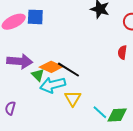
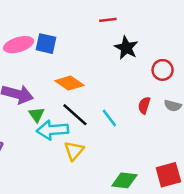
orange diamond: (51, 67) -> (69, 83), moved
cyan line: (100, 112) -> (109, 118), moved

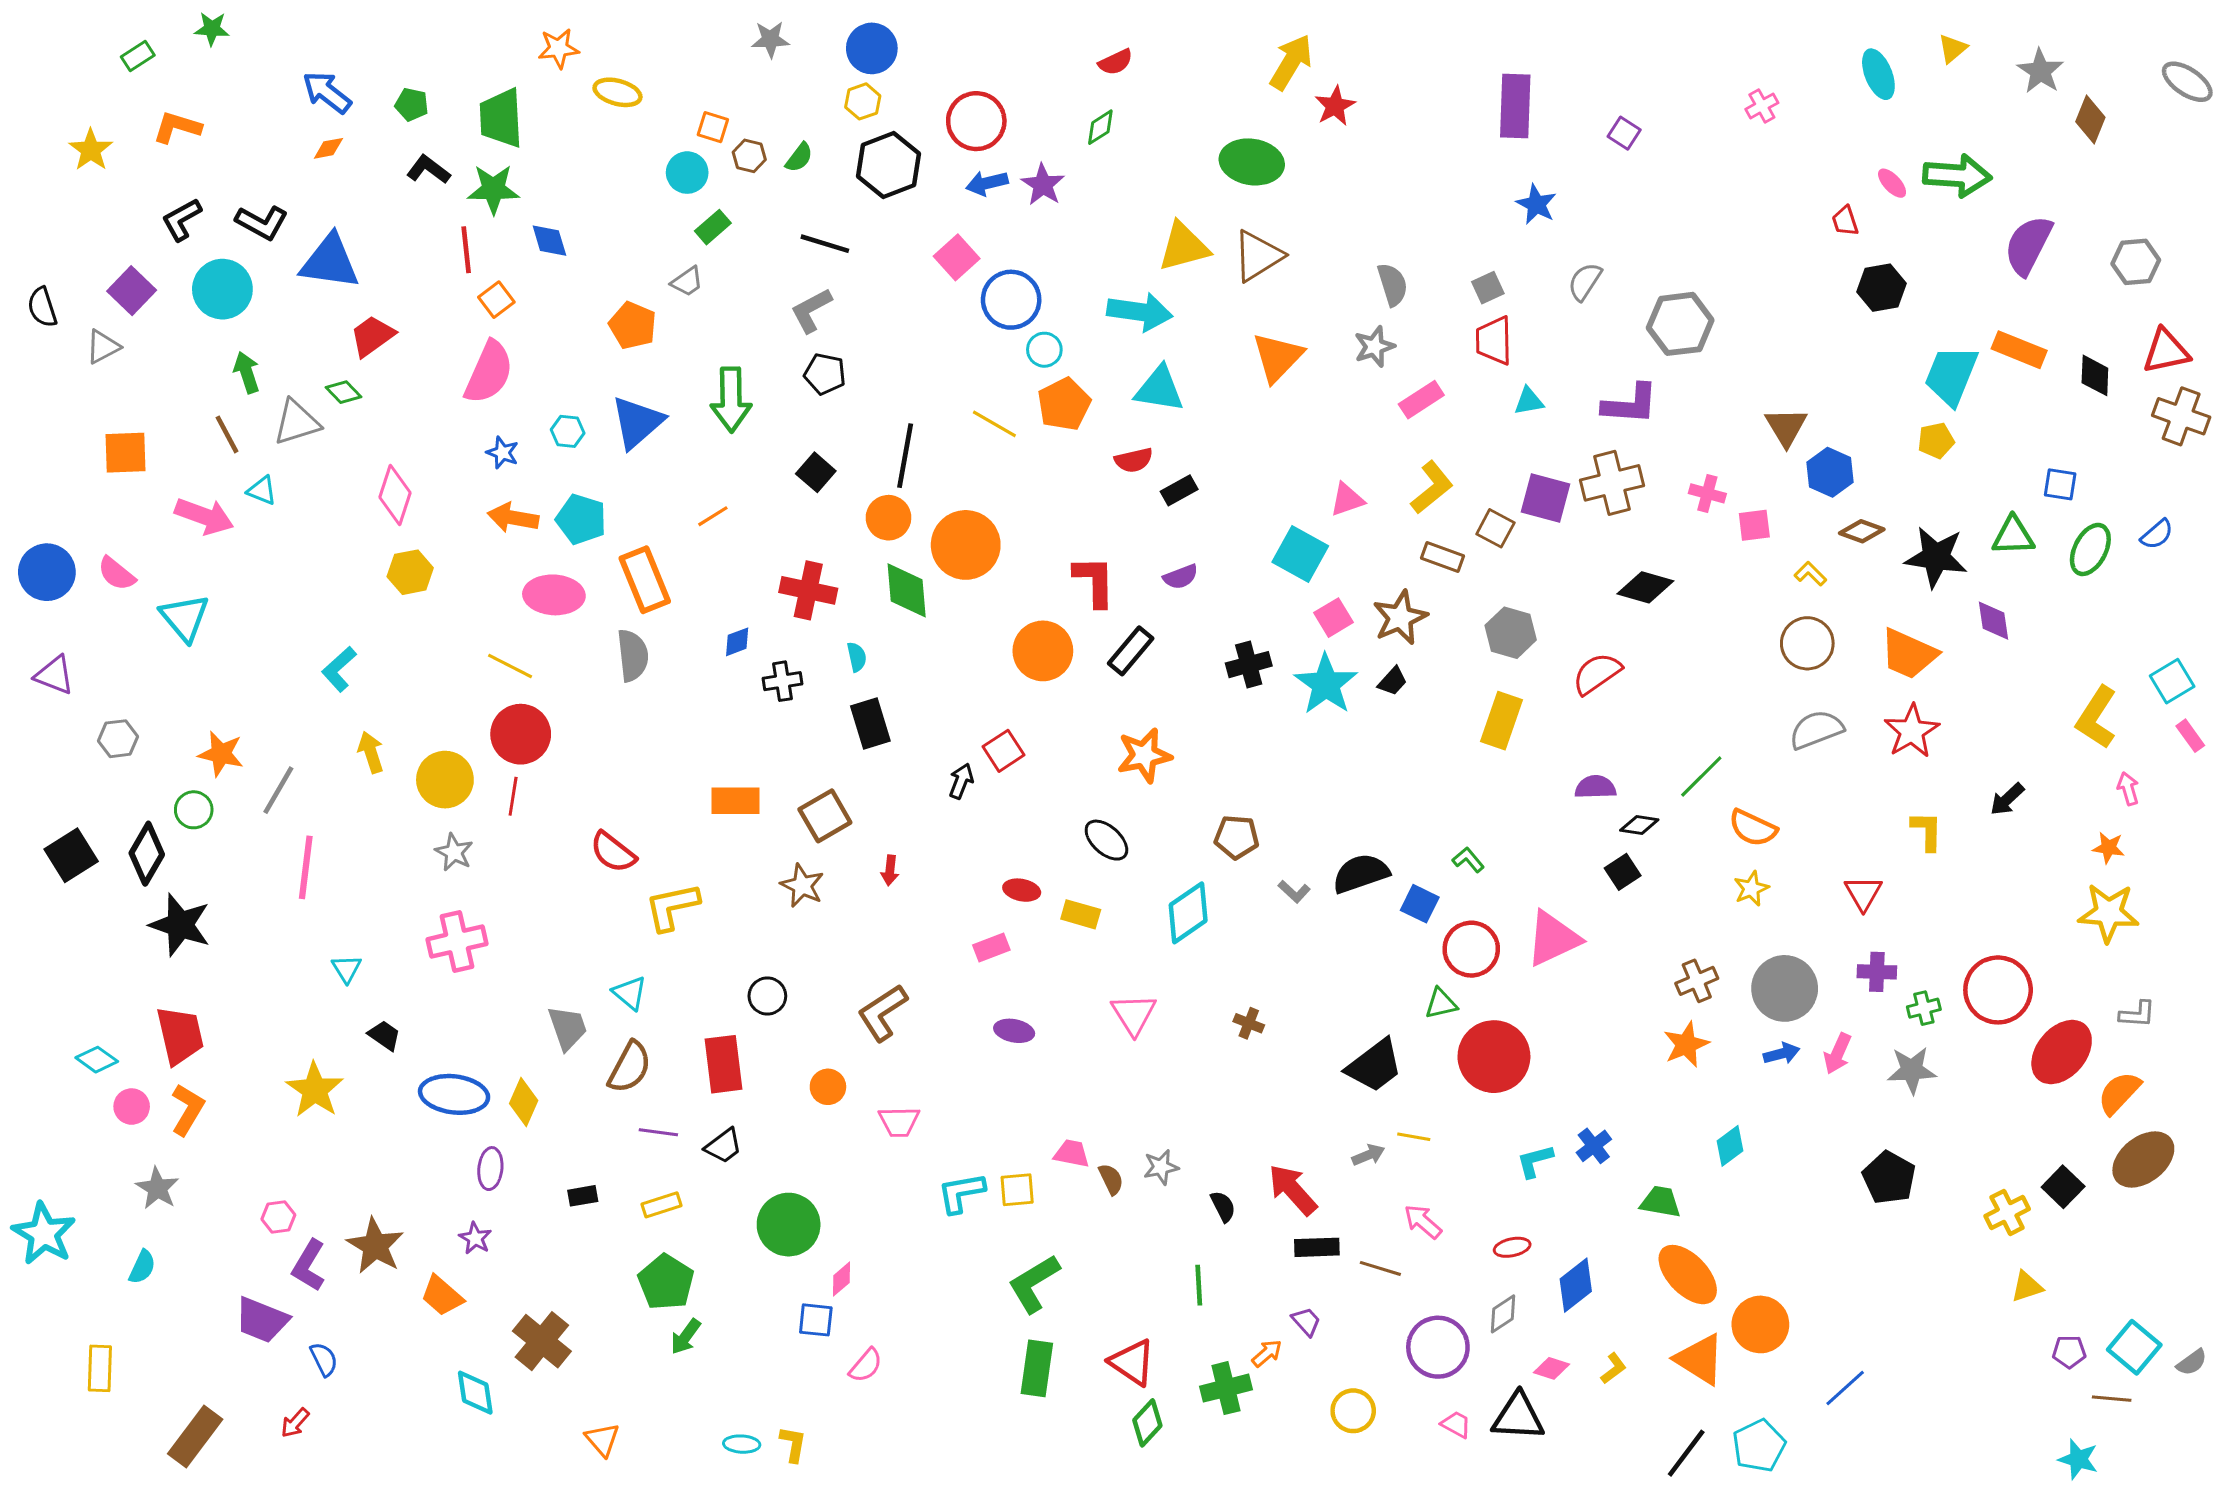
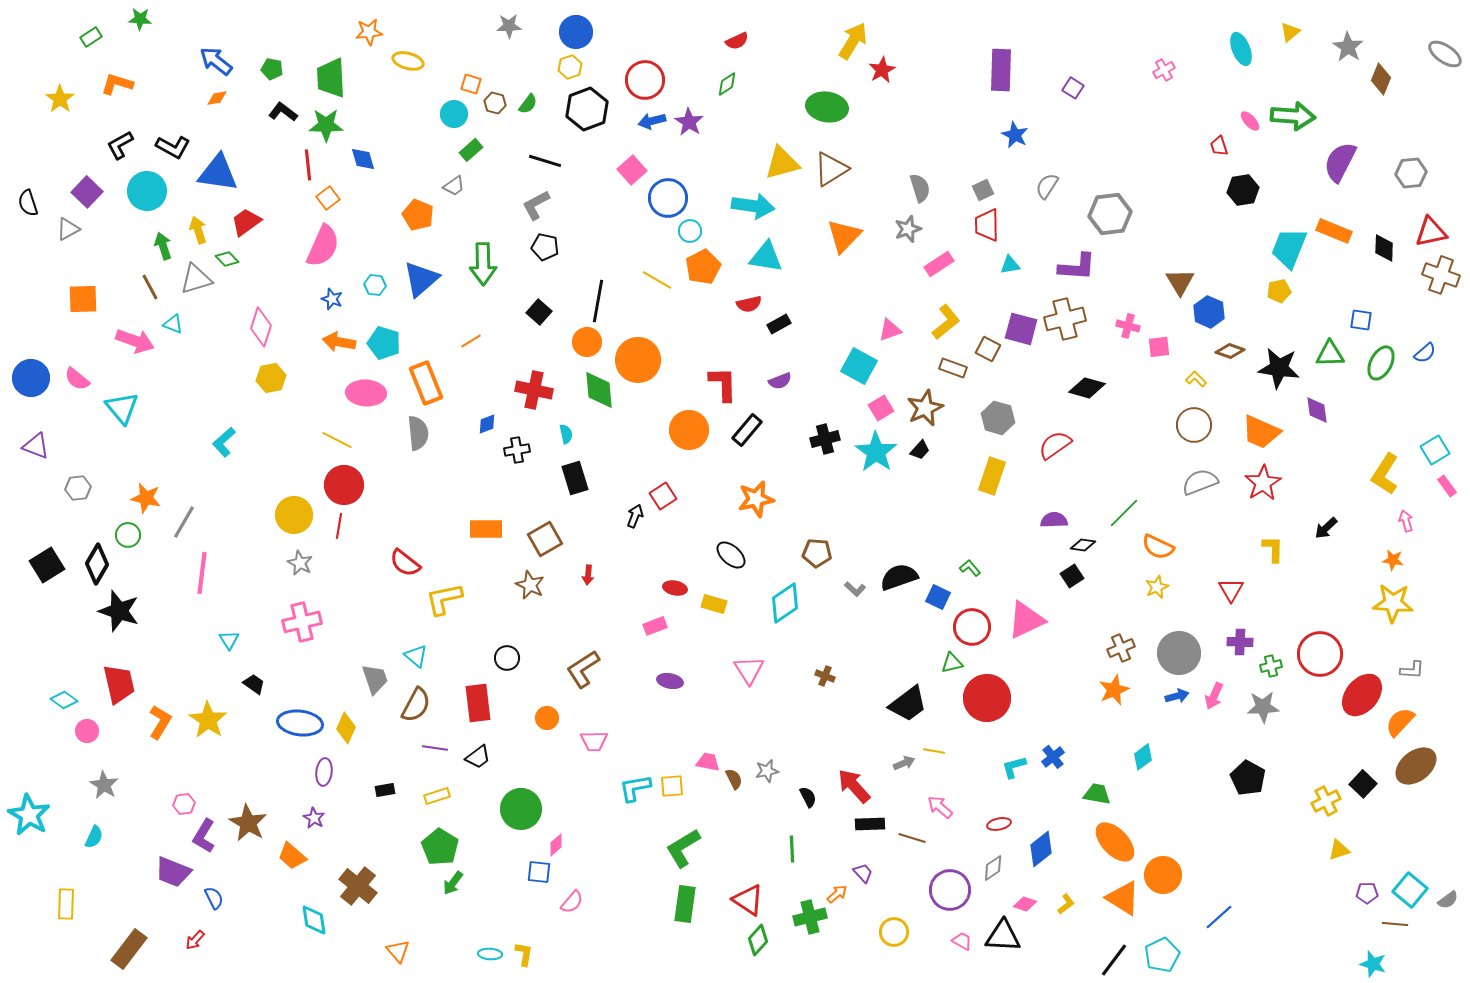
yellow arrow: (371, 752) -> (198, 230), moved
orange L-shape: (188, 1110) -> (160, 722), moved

_____

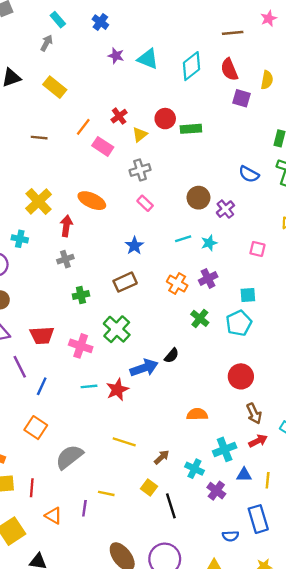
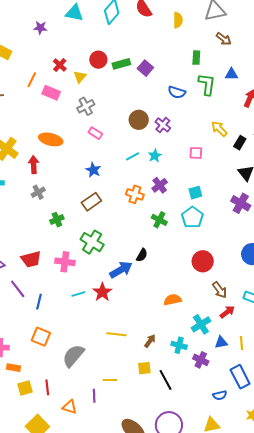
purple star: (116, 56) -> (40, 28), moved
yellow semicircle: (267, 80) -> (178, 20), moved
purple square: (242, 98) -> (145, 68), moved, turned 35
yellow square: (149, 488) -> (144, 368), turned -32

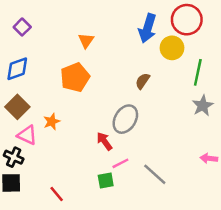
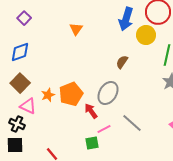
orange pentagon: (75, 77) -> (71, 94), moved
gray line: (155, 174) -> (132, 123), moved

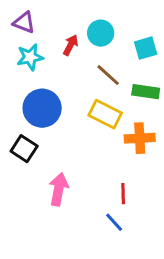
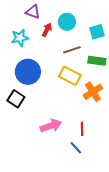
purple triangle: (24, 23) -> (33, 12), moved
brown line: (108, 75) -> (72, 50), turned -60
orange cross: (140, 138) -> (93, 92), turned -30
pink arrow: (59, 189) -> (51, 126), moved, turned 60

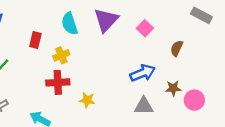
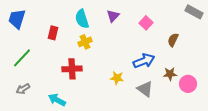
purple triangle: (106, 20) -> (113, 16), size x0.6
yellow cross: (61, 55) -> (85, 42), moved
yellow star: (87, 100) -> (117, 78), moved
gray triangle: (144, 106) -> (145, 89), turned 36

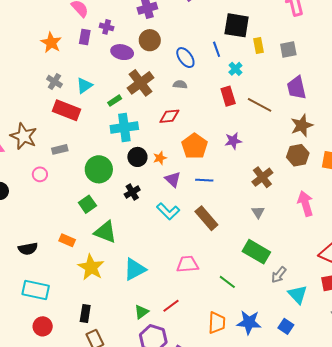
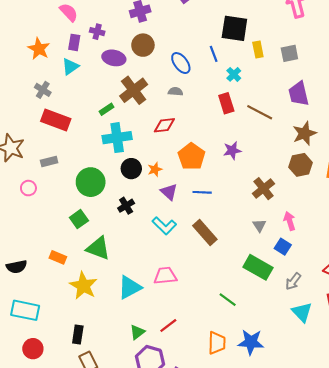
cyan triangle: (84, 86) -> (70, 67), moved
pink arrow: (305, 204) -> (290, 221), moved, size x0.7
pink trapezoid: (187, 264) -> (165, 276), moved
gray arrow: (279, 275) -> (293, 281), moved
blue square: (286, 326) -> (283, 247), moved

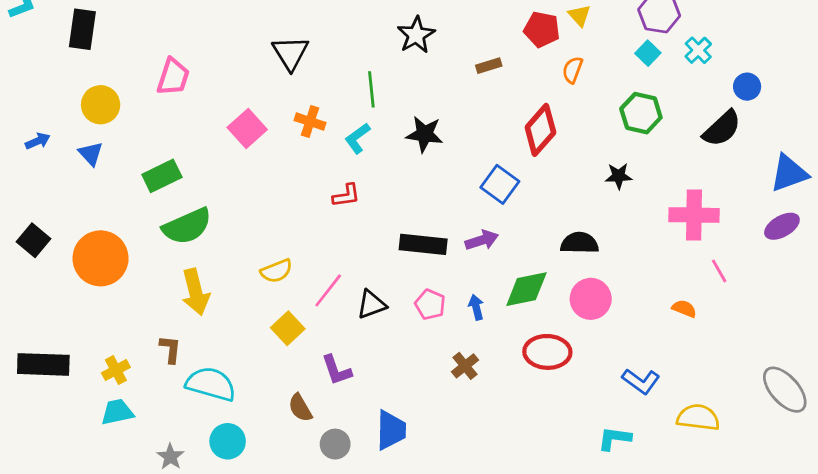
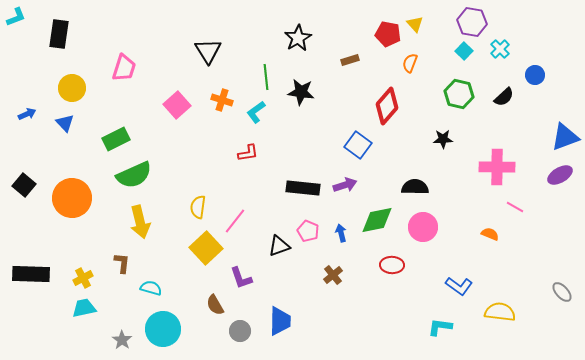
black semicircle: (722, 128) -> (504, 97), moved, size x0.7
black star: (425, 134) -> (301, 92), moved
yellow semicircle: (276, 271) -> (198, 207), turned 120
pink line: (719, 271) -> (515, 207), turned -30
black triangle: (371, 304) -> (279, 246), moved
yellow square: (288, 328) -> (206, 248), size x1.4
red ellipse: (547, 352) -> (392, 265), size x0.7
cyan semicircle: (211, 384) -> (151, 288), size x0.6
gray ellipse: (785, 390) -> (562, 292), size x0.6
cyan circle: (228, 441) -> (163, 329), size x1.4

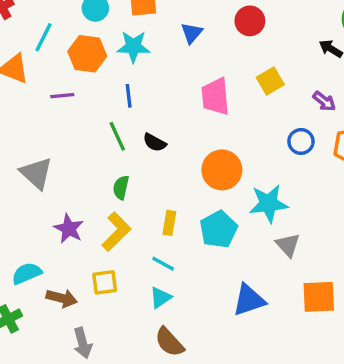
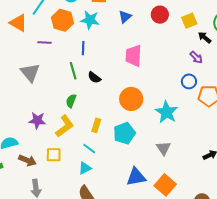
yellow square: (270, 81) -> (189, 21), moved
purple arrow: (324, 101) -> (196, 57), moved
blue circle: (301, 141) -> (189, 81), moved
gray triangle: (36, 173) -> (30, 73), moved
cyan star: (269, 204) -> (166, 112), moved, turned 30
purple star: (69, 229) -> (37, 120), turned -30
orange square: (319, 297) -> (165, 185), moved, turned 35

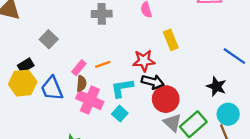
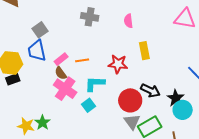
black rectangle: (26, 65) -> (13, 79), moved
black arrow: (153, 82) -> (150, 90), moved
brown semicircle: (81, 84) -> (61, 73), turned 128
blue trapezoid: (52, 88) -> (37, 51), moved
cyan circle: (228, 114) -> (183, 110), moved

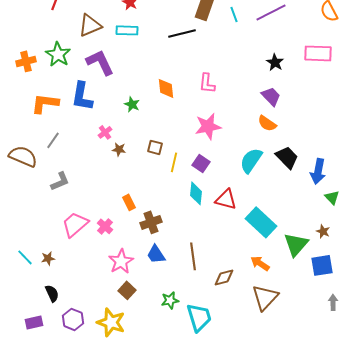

_____

[PROBLEM]: Scan the listing above for the word "trapezoid" and copy every line that holds it.

[ANSWER TO THIS PROBLEM]:
pink trapezoid: (187, 264) -> (165, 276), moved
blue trapezoid: (52, 88) -> (37, 51), moved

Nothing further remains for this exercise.